◆ Instructions to follow: Only the lines from the one containing "SOIL2: FC-28 -> none" through the last line of the data are to be written out, exactly and in full.

───

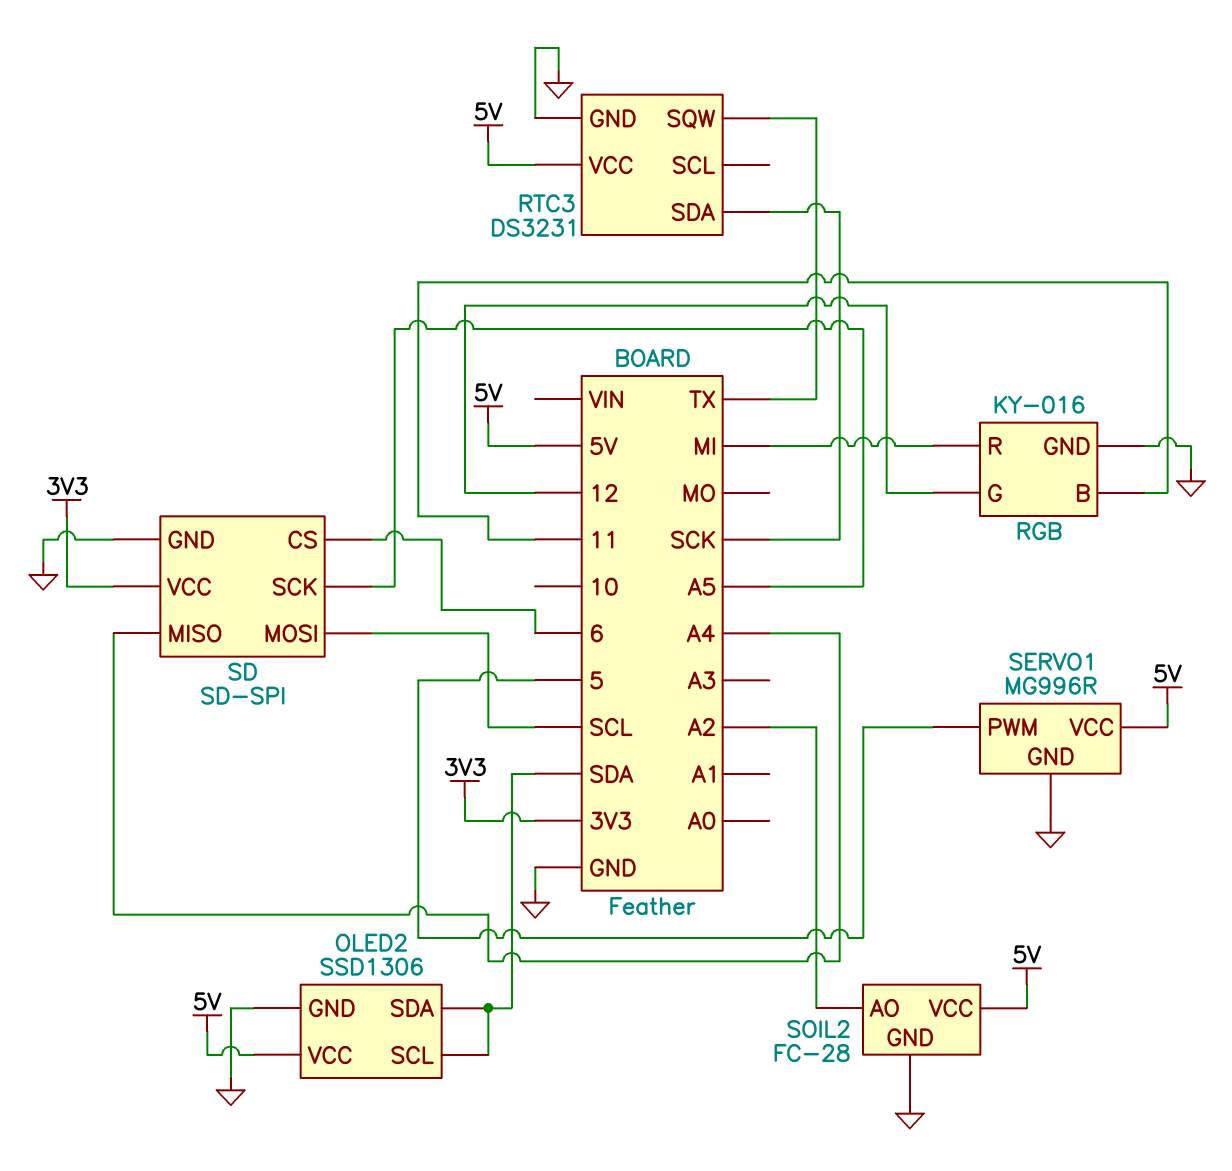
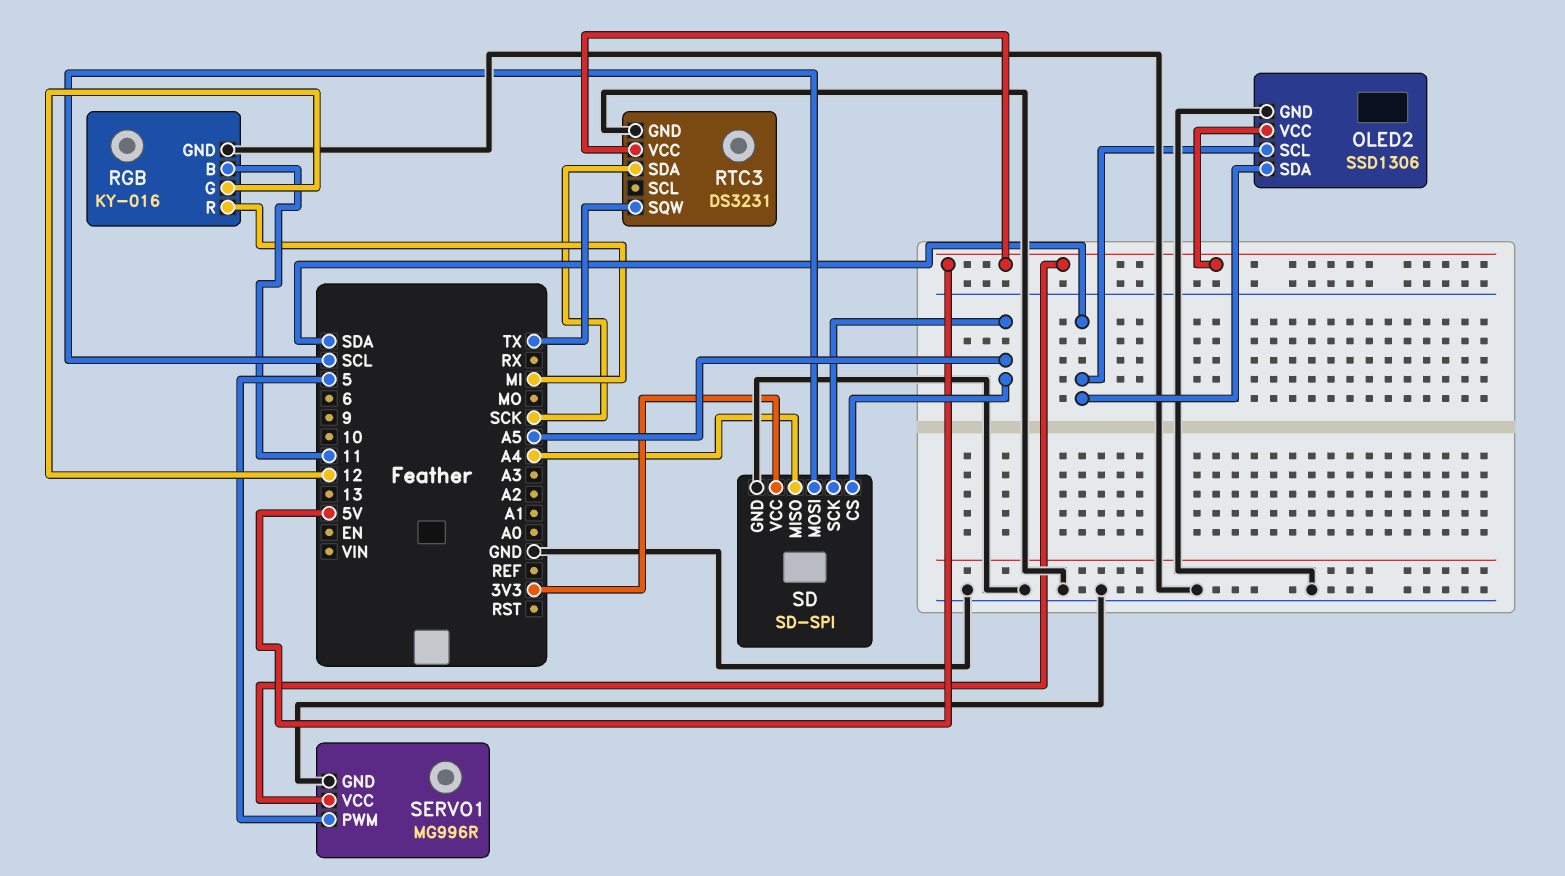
SD pin CS: 6 -> A5
SOIL2: FC-28 -> none
SOIL2 pin AO: A2 -> none
SOIL2 pin GND: GND -> none
SOIL2 pin VCC: 5V -> none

───

◆ Answer space:
SOIL2: FC-28 -> none
SOIL2 pin AO: A2 -> none
SOIL2 pin GND: GND -> none
SOIL2 pin VCC: 5V -> none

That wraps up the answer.